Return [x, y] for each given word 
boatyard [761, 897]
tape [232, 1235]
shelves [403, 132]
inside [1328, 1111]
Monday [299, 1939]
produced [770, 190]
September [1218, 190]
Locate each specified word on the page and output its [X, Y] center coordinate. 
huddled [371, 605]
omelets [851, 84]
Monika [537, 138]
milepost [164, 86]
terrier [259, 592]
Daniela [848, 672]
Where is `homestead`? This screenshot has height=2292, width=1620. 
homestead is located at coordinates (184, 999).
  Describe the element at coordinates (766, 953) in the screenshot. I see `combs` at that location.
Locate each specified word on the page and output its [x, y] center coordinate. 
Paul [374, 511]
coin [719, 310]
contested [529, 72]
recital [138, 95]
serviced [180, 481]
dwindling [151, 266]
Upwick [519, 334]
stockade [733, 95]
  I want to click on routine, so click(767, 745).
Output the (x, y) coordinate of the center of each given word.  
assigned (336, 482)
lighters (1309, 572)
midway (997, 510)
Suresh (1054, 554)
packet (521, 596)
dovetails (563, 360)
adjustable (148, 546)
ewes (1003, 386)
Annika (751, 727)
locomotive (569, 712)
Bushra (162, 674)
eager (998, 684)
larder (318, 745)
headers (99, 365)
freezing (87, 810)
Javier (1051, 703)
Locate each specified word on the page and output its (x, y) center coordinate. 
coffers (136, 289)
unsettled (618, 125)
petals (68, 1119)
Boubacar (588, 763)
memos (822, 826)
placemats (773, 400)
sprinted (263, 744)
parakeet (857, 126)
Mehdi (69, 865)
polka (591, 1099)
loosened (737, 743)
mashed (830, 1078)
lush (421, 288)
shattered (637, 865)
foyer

| OBJECTIVE |
Could you transcribe every one of the entries above word for word, line by line?

| RESPONSE TO THE TASK |
Return [x, y] for each given word 
boatyard [761, 897]
tape [232, 1235]
shelves [403, 132]
inside [1328, 1111]
Monday [299, 1939]
produced [770, 190]
September [1218, 190]
Locate each specified word on the page and output its [X, Y] center coordinate. 
huddled [371, 605]
omelets [851, 84]
Monika [537, 138]
milepost [164, 86]
terrier [259, 592]
Daniela [848, 672]
Where is `homestead`? This screenshot has height=2292, width=1620. 
homestead is located at coordinates (184, 999).
  Describe the element at coordinates (766, 953) in the screenshot. I see `combs` at that location.
Locate each specified word on the page and output its [x, y] center coordinate. 
Paul [374, 511]
coin [719, 310]
contested [529, 72]
recital [138, 95]
serviced [180, 481]
dwindling [151, 266]
Upwick [519, 334]
stockade [733, 95]
  I want to click on routine, so click(767, 745).
Output the (x, y) coordinate of the center of each given word.  
assigned (336, 482)
lighters (1309, 572)
midway (997, 510)
Suresh (1054, 554)
packet (521, 596)
dovetails (563, 360)
adjustable (148, 546)
ewes (1003, 386)
Annika (751, 727)
locomotive (569, 712)
Bushra (162, 674)
eager (998, 684)
larder (318, 745)
headers (99, 365)
freezing (87, 810)
Javier (1051, 703)
Locate each specified word on the page and output its (x, y) center coordinate. 
coffers (136, 289)
unsettled (618, 125)
petals (68, 1119)
Boubacar (588, 763)
memos (822, 826)
placemats (773, 400)
sprinted (263, 744)
parakeet (857, 126)
Mehdi (69, 865)
polka (591, 1099)
loosened (737, 743)
mashed (830, 1078)
lush (421, 288)
shattered (637, 865)
foyer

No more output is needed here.